*** Records for this exercise ***

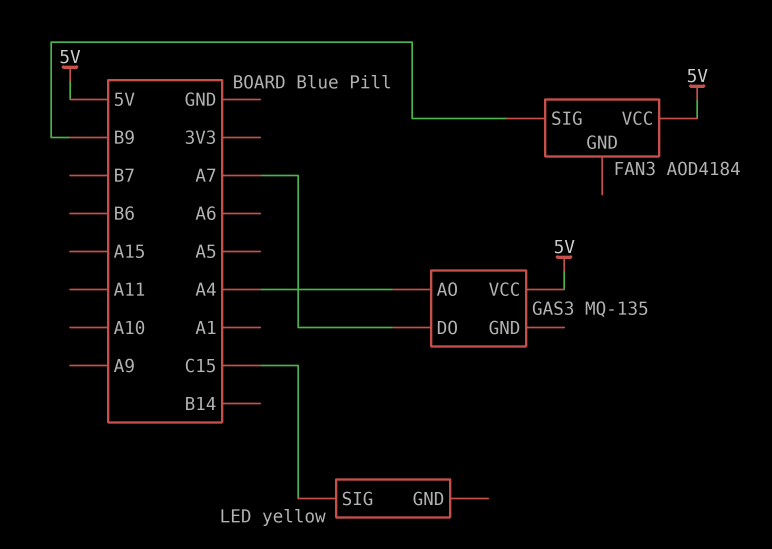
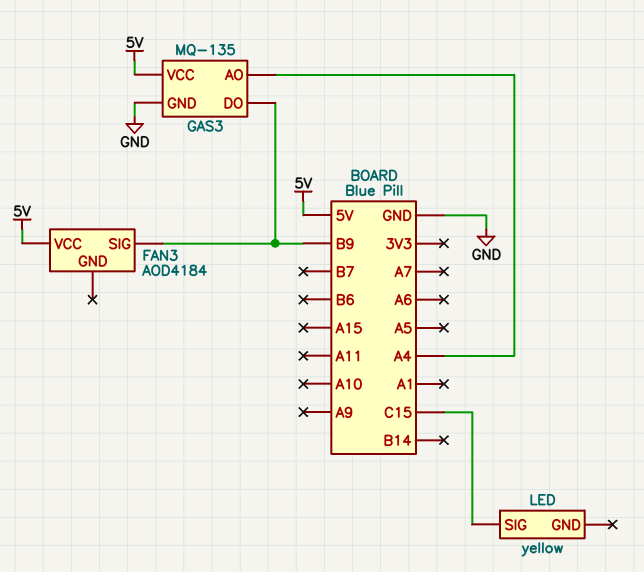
GAS3 pin DO: A7 -> B9
GAS3 pin GND: none -> GND

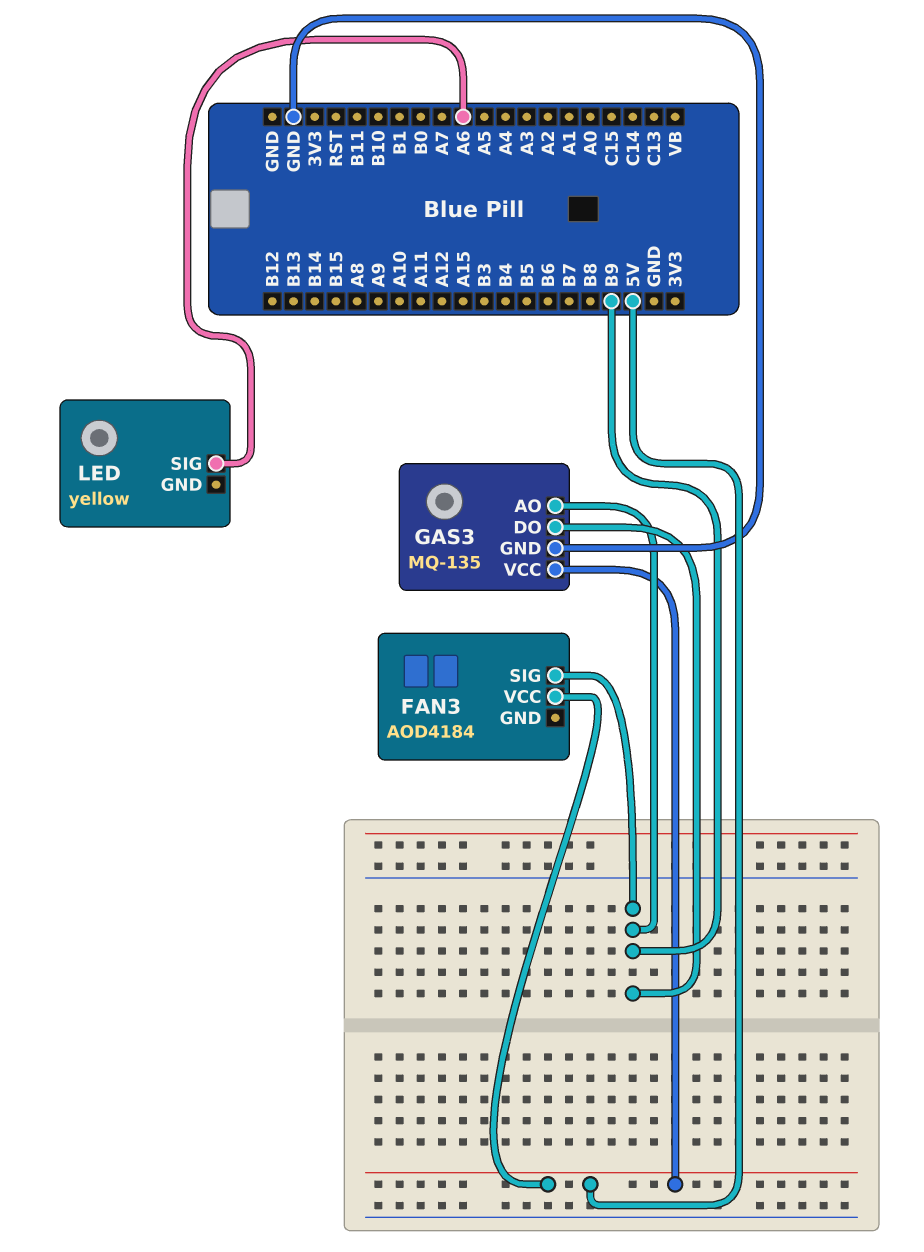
GAS3 pin AO: A4 -> B9
LED pin SIG: C15 -> A6

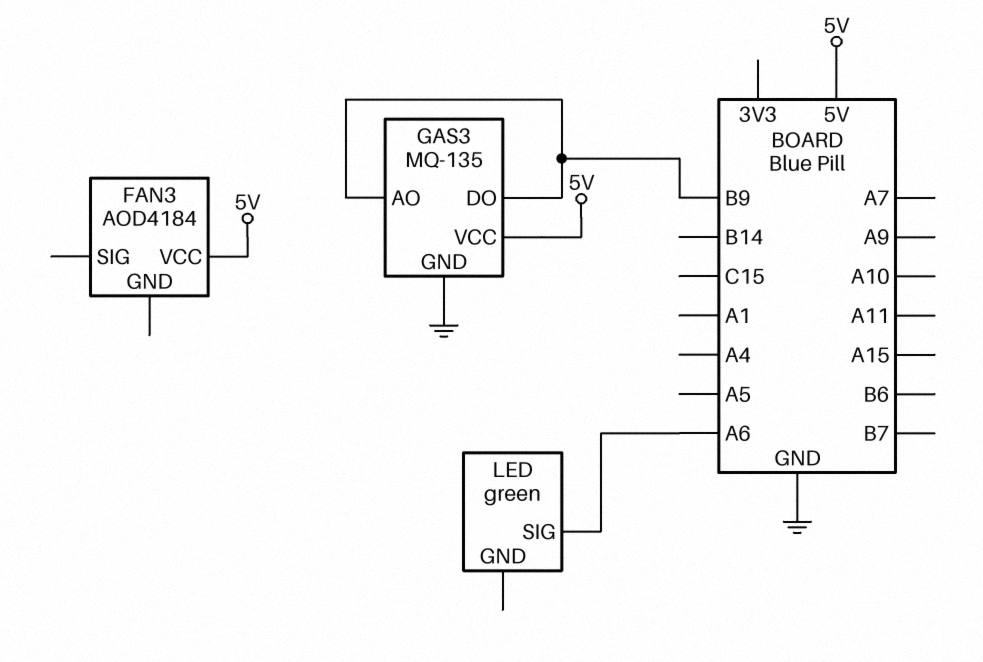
FAN3 pin SIG: B9 -> none
LED: yellow -> green

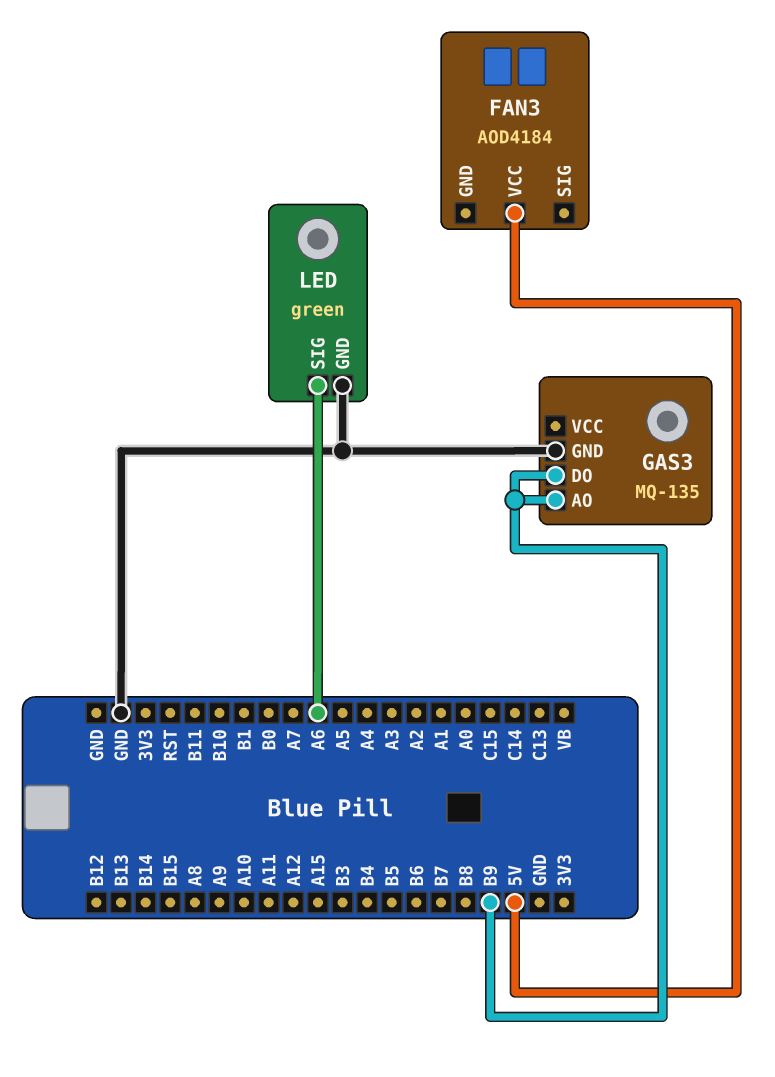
GAS3 pin VCC: 5V -> none
LED pin GND: none -> GND

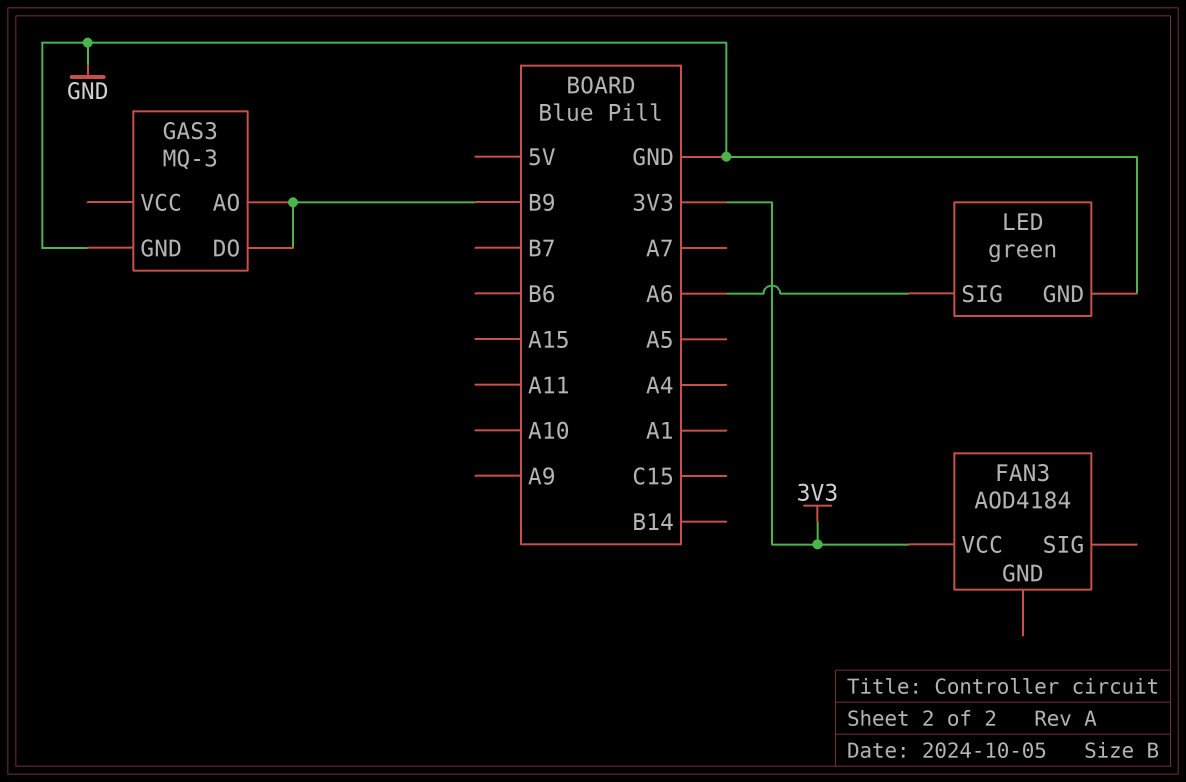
FAN3 pin VCC: 5V -> 3V3
GAS3: MQ-135 -> MQ-3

*** End of Records for this exercise ***

● **About this task**: Every line from the one containing "LED pin SIG: C15 -> A6" through the end of the entries above, both included, should be extracted exactly, with pictures left out.

● **Written response**:
LED pin SIG: C15 -> A6

FAN3 pin SIG: B9 -> none
LED: yellow -> green

GAS3 pin VCC: 5V -> none
LED pin GND: none -> GND

FAN3 pin VCC: 5V -> 3V3
GAS3: MQ-135 -> MQ-3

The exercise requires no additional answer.